++++ Source records ++++

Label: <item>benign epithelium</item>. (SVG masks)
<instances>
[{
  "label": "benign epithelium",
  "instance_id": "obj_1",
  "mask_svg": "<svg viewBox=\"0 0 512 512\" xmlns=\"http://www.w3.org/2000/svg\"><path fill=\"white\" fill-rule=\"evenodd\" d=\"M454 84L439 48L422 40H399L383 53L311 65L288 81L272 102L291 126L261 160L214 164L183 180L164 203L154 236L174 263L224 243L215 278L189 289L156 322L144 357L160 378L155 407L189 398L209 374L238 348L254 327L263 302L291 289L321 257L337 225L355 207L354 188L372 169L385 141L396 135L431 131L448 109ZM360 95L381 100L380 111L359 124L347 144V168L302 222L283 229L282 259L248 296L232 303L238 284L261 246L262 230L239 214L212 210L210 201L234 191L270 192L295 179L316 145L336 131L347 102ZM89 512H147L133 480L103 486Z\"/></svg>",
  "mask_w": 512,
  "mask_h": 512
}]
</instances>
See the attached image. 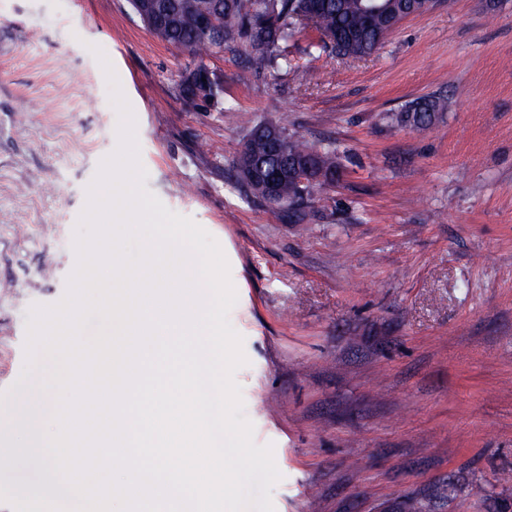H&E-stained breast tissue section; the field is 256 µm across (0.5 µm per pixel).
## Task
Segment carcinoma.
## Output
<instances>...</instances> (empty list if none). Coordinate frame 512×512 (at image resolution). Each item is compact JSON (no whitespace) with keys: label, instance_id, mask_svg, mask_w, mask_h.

++++

Written request:
Quote the lines of the listing above that run from the line with "Segment carcinoma." through its last line, both included, and nothing else.

The output:
Segment carcinoma.
## Output
<instances>...</instances> (empty list if none). Coordinate frame 512×512 (at image resolution). Each item is compact JSON (no whitespace) with keys: label, instance_id, mask_svg, mask_w, mask_h.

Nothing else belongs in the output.